======== Provided data

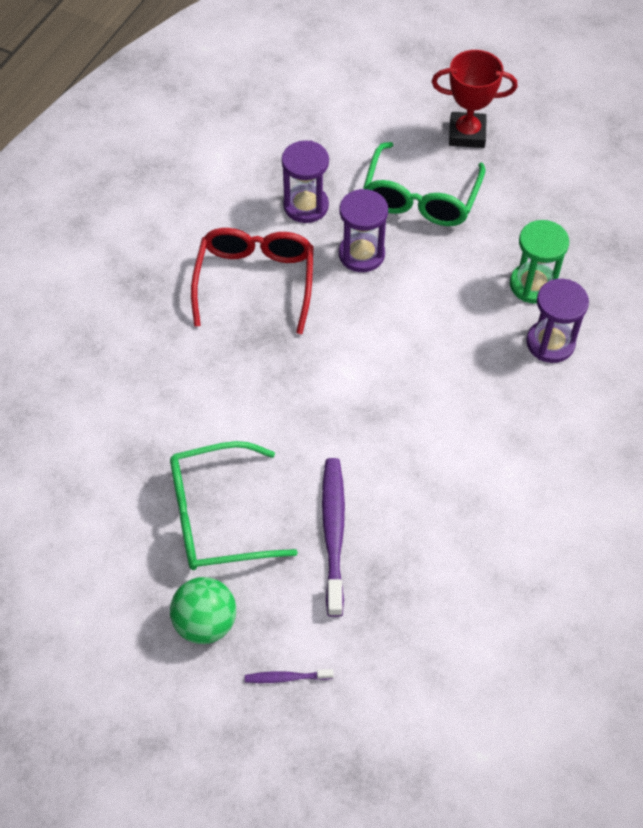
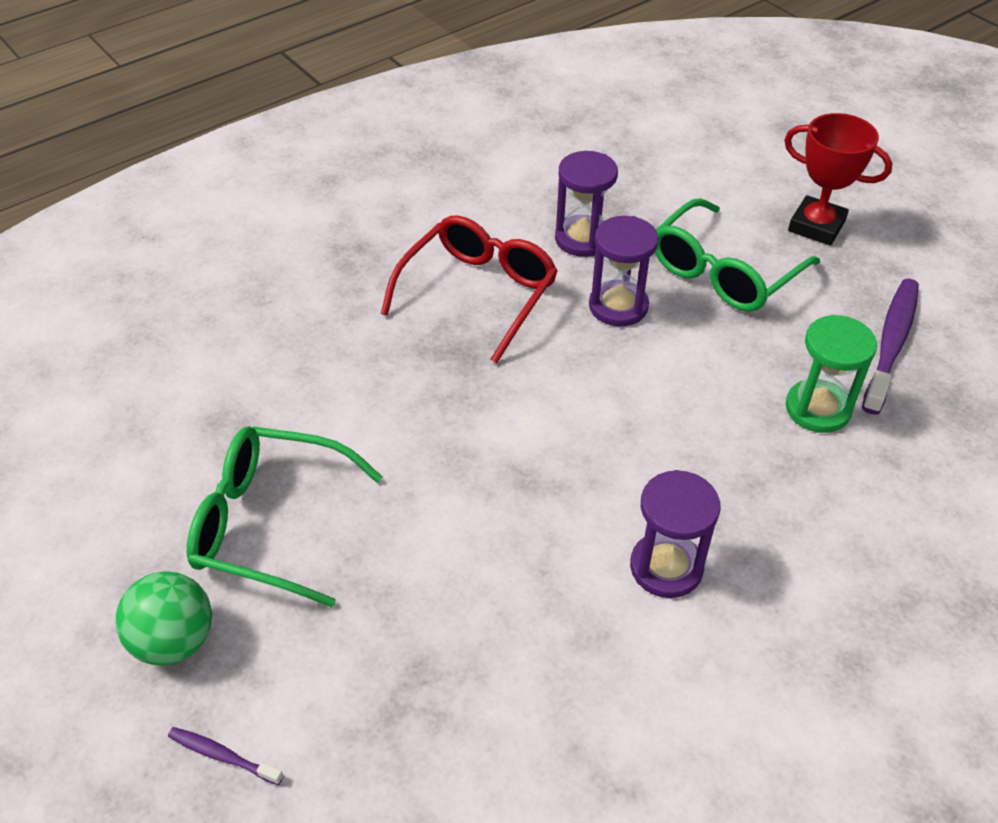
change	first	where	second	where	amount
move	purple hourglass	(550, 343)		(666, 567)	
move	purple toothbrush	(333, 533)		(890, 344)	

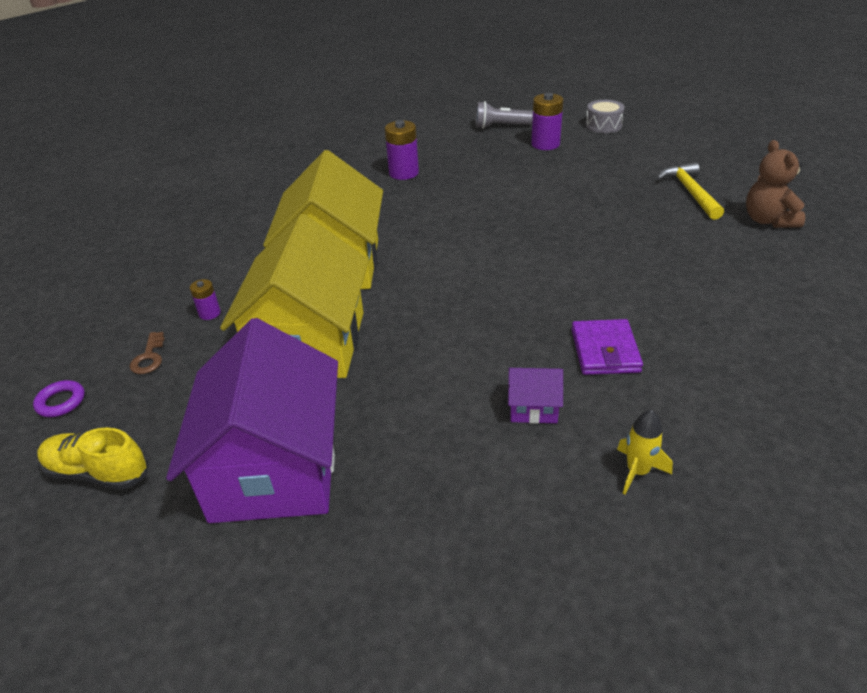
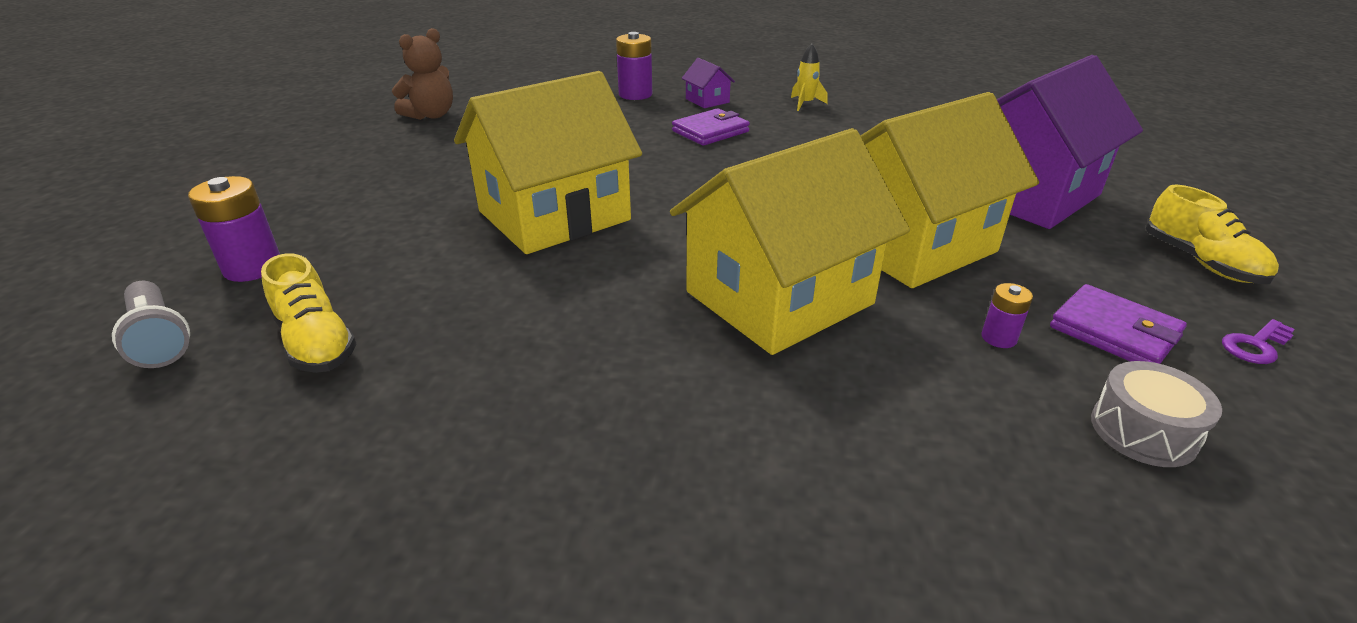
change	first	where	second	where	amount
insert			yellow shoe	(316, 342)	
insert			yellow house	(554, 215)	
move	purple battery	(404, 173)		(635, 94)	
move	purple house	(533, 407)		(707, 100)	
replace	brown key	(149, 357)	purple wallet	(1114, 332)	
move	grey drum	(603, 125)		(1143, 431)	
replace	purple ring	(61, 402)	purple key	(1255, 345)	
delete	yellow hammer	(690, 192)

================

(Exercise details) Could you retype every line above exactly as it appears, skipping the pictures?

(Answer box)
change	first	where	second	where	amount
move	purple hourglass	(550, 343)		(666, 567)	
move	purple toothbrush	(333, 533)		(890, 344)	

change	first	where	second	where	amount
insert			yellow shoe	(316, 342)	
insert			yellow house	(554, 215)	
move	purple battery	(404, 173)		(635, 94)	
move	purple house	(533, 407)		(707, 100)	
replace	brown key	(149, 357)	purple wallet	(1114, 332)	
move	grey drum	(603, 125)		(1143, 431)	
replace	purple ring	(61, 402)	purple key	(1255, 345)	
delete	yellow hammer	(690, 192)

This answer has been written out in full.